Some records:
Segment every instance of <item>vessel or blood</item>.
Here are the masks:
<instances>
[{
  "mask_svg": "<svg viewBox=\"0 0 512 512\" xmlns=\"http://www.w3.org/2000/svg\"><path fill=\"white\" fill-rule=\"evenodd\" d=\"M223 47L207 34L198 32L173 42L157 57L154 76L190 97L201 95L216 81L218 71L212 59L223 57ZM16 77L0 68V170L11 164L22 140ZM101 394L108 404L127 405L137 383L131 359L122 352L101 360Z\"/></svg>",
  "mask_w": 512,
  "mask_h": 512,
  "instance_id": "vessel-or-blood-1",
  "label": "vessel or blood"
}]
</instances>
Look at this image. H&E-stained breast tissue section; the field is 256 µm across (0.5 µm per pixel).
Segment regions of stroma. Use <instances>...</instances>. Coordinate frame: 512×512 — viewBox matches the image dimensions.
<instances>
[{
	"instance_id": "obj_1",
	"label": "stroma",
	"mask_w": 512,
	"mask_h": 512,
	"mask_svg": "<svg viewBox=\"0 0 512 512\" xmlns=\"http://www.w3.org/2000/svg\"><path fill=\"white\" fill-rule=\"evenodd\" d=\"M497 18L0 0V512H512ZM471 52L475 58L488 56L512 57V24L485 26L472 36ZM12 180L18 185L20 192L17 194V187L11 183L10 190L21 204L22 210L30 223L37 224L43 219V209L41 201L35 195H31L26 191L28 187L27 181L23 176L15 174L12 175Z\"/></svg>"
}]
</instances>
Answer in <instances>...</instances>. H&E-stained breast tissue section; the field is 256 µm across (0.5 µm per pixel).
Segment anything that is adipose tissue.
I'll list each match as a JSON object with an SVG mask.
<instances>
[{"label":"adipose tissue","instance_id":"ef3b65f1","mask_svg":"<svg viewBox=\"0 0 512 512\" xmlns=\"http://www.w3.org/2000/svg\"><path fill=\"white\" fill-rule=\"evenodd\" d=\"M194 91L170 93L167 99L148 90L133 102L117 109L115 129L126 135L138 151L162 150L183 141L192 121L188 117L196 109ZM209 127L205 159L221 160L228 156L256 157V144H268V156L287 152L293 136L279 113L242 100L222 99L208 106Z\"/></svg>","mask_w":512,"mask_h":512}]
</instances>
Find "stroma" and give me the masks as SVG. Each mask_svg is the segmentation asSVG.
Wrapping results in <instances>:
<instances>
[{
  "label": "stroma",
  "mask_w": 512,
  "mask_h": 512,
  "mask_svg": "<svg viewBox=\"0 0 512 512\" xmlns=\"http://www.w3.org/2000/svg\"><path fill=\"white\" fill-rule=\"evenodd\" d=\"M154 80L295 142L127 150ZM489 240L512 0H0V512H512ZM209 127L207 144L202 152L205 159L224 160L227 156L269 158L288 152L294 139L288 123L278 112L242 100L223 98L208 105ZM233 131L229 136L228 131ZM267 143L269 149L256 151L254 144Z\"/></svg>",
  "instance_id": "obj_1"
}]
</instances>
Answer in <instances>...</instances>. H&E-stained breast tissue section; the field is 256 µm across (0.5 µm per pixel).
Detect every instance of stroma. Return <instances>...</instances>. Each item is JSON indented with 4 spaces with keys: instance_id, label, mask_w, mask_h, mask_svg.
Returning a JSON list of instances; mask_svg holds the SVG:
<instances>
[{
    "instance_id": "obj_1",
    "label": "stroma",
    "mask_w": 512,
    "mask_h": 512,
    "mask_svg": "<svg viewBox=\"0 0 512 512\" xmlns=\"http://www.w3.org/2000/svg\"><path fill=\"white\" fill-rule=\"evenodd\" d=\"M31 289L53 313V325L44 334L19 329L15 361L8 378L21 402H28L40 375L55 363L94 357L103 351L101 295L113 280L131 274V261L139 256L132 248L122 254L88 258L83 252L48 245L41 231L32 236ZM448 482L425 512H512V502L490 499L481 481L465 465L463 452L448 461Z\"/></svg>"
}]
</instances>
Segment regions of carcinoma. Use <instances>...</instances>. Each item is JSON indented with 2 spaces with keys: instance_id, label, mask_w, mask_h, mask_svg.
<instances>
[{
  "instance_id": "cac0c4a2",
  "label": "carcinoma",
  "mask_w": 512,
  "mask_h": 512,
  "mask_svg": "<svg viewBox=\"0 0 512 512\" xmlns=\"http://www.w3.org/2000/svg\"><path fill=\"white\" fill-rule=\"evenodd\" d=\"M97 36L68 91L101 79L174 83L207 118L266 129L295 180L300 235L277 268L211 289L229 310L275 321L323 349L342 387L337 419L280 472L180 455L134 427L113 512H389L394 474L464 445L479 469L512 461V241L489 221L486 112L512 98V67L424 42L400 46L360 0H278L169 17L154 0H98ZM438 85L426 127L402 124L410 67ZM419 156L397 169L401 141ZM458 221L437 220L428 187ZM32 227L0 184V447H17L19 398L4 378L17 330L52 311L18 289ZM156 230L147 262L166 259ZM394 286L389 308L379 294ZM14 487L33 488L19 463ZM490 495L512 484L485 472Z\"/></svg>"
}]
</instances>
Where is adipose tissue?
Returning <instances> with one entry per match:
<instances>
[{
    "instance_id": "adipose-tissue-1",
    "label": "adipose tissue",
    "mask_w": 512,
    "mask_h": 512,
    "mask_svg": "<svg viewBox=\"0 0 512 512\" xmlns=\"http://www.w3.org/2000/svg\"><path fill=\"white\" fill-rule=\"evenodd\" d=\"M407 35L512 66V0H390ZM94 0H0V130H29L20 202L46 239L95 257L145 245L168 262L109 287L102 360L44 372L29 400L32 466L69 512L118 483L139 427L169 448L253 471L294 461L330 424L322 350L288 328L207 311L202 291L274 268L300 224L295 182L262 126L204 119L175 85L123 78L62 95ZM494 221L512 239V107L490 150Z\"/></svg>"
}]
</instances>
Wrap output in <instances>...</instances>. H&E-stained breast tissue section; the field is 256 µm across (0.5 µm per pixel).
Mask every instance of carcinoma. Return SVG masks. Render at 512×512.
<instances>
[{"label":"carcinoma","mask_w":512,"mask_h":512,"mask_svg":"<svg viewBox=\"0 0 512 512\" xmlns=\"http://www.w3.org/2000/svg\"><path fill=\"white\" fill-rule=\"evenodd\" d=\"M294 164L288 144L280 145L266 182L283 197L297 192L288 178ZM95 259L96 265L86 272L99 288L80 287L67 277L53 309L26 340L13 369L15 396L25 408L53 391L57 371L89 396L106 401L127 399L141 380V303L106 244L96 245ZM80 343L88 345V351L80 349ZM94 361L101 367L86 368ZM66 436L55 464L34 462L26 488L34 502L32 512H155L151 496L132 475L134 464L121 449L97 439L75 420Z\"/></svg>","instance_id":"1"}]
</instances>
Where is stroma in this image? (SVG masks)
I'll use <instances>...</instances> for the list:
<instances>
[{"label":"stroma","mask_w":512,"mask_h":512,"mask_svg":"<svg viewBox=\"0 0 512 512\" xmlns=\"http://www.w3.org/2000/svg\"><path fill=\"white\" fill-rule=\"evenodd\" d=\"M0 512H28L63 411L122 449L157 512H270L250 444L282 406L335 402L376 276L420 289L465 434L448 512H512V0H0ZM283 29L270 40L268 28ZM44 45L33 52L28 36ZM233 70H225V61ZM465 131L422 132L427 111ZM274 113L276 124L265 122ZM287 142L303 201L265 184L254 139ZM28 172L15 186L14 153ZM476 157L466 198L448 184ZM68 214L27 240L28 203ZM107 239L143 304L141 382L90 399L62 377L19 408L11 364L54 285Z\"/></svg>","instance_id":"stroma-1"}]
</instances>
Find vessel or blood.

What you have to do —
Repeat each record exactly. Omit nothing.

Expected output —
Segment every instance of <item>vessel or blood</item>.
Here are the masks:
<instances>
[{
  "mask_svg": "<svg viewBox=\"0 0 512 512\" xmlns=\"http://www.w3.org/2000/svg\"><path fill=\"white\" fill-rule=\"evenodd\" d=\"M223 47L207 34L198 32L173 42L157 57L154 76L190 97L201 95L216 81L218 71L212 59L223 57ZM16 77L0 68V170L11 164L22 140ZM101 394L108 404L127 405L137 383L131 359L122 352L101 360Z\"/></svg>",
  "mask_w": 512,
  "mask_h": 512,
  "instance_id": "vessel-or-blood-1",
  "label": "vessel or blood"
}]
</instances>
Look at this image. H&E-stained breast tissue section; the field is 256 µm across (0.5 µm per pixel).
Segment regions of stroma. Use <instances>...</instances>. Coordinate frame: 512×512 — viewBox matches the image dimensions.
<instances>
[{
	"instance_id": "obj_1",
	"label": "stroma",
	"mask_w": 512,
	"mask_h": 512,
	"mask_svg": "<svg viewBox=\"0 0 512 512\" xmlns=\"http://www.w3.org/2000/svg\"><path fill=\"white\" fill-rule=\"evenodd\" d=\"M497 18L0 0V512H512ZM471 52L475 58L488 56L512 57V24L485 26L472 36ZM12 180L18 185L20 192L17 194V187L11 183L10 190L21 204L22 210L30 223L37 224L43 219V209L41 201L35 195H31L26 191L28 187L27 181L23 176L15 174L12 175Z\"/></svg>"
}]
</instances>
Answer in <instances>...</instances>. H&E-stained breast tissue section; the field is 256 µm across (0.5 µm per pixel).
Segment anything that is adipose tissue.
I'll list each match as a JSON object with an SVG mask.
<instances>
[{"label":"adipose tissue","instance_id":"ef3b65f1","mask_svg":"<svg viewBox=\"0 0 512 512\" xmlns=\"http://www.w3.org/2000/svg\"><path fill=\"white\" fill-rule=\"evenodd\" d=\"M194 91L170 93L167 99L148 90L133 102L117 109L115 129L126 135L138 151L162 150L183 141L192 121L188 117L196 109ZM209 127L205 159L221 160L228 156L256 157V144H268V156L287 152L293 136L279 113L242 100L222 99L208 106Z\"/></svg>","mask_w":512,"mask_h":512}]
</instances>
Find "stroma" and give me the masks as SVG. Each mask_svg is the segmentation asSVG.
Wrapping results in <instances>:
<instances>
[{
  "label": "stroma",
  "mask_w": 512,
  "mask_h": 512,
  "mask_svg": "<svg viewBox=\"0 0 512 512\" xmlns=\"http://www.w3.org/2000/svg\"><path fill=\"white\" fill-rule=\"evenodd\" d=\"M154 80L295 142L127 150ZM489 240L512 0H0V512H512ZM209 127L207 144L202 152L205 159L224 160L227 156L269 158L288 152L294 139L288 123L278 112L242 100L223 98L208 105ZM233 131L229 136L228 131ZM267 143L269 149L256 151L254 144Z\"/></svg>",
  "instance_id": "obj_1"
}]
</instances>
Answer in <instances>...</instances>. H&E-stained breast tissue section; the field is 256 µm across (0.5 µm per pixel).
Detect every instance of stroma. Return <instances>...</instances>. Each item is JSON indented with 4 spaces with keys: instance_id, label, mask_w, mask_h, mask_svg.
Returning a JSON list of instances; mask_svg holds the SVG:
<instances>
[{
    "instance_id": "obj_1",
    "label": "stroma",
    "mask_w": 512,
    "mask_h": 512,
    "mask_svg": "<svg viewBox=\"0 0 512 512\" xmlns=\"http://www.w3.org/2000/svg\"><path fill=\"white\" fill-rule=\"evenodd\" d=\"M31 289L53 313V325L44 334L19 329L15 361L8 378L21 402H28L40 375L55 363L94 357L103 351L101 295L113 280L131 274V261L139 256L132 248L122 254L88 258L83 252L48 245L41 231L32 236ZM448 482L425 512H512V502L490 499L481 481L465 465L463 452L448 461Z\"/></svg>"
}]
</instances>
Segment regions of carcinoma. Use <instances>...</instances>. Each item is JSON indented with 2 spaces with keys: instance_id, label, mask_w, mask_h, mask_svg.
<instances>
[{
  "instance_id": "cac0c4a2",
  "label": "carcinoma",
  "mask_w": 512,
  "mask_h": 512,
  "mask_svg": "<svg viewBox=\"0 0 512 512\" xmlns=\"http://www.w3.org/2000/svg\"><path fill=\"white\" fill-rule=\"evenodd\" d=\"M97 36L68 91L101 79L174 83L207 118L266 129L295 180L300 235L277 268L211 289L229 310L275 321L323 349L342 387L337 419L280 472L180 455L134 427L113 512H389L394 474L464 445L479 469L512 461V241L489 221L486 112L512 98V67L424 42L400 46L360 0H278L169 17L154 0H98ZM438 85L426 127L402 124L410 67ZM419 156L397 169L401 141ZM458 221L437 220L428 187ZM32 227L0 184V447H17L19 398L4 378L17 330L52 311L18 289ZM156 230L147 262L166 259ZM394 286L389 308L379 294ZM14 487L33 488L19 463ZM490 495L512 484L485 472Z\"/></svg>"
}]
</instances>
Where is adipose tissue?
Returning <instances> with one entry per match:
<instances>
[{
    "instance_id": "adipose-tissue-1",
    "label": "adipose tissue",
    "mask_w": 512,
    "mask_h": 512,
    "mask_svg": "<svg viewBox=\"0 0 512 512\" xmlns=\"http://www.w3.org/2000/svg\"><path fill=\"white\" fill-rule=\"evenodd\" d=\"M407 35L512 66V0H390ZM94 0H0V130H29L20 202L46 239L95 257L145 245L168 262L109 287L102 360L44 372L29 400L32 466L69 512L118 483L139 427L169 448L253 471L294 461L330 424L322 350L288 328L207 311L202 291L274 268L300 224L295 182L262 126L204 119L175 85L123 78L62 95ZM494 221L512 239V107L490 150Z\"/></svg>"
}]
</instances>
Wrap output in <instances>...</instances>. H&E-stained breast tissue section; the field is 256 µm across (0.5 µm per pixel).
Mask every instance of carcinoma. Return SVG masks. Render at 512×512.
<instances>
[{"label":"carcinoma","mask_w":512,"mask_h":512,"mask_svg":"<svg viewBox=\"0 0 512 512\" xmlns=\"http://www.w3.org/2000/svg\"><path fill=\"white\" fill-rule=\"evenodd\" d=\"M294 164L288 144L280 145L266 182L283 197L297 192L288 178ZM95 259L96 265L86 272L99 288L80 287L67 277L53 309L26 340L13 369L15 396L25 408L53 391L57 371L89 396L106 401L127 399L141 380V303L106 244L96 245ZM80 343L88 345V351L80 349ZM94 361L101 367L86 368ZM66 436L55 464L34 462L26 488L34 502L32 512H155L151 496L132 475L134 464L121 449L97 439L75 420Z\"/></svg>","instance_id":"1"}]
</instances>
Where is stroma in this image? (SVG masks)
I'll use <instances>...</instances> for the list:
<instances>
[{"label":"stroma","mask_w":512,"mask_h":512,"mask_svg":"<svg viewBox=\"0 0 512 512\" xmlns=\"http://www.w3.org/2000/svg\"><path fill=\"white\" fill-rule=\"evenodd\" d=\"M0 512H28L63 411L122 449L157 512H270L250 444L282 406L335 402L376 276L420 289L465 434L448 512H512V0H0ZM283 29L270 40L268 28ZM44 45L33 52L28 36ZM233 70H225V61ZM465 131L422 132L427 111ZM274 113L276 124L265 122ZM287 142L303 201L265 184L254 139ZM28 172L15 186L14 153ZM476 157L466 198L448 184ZM68 214L27 240L28 203ZM107 239L143 304L141 382L90 399L62 377L19 408L11 364L54 285Z\"/></svg>","instance_id":"stroma-1"}]
</instances>
Find vessel or blood.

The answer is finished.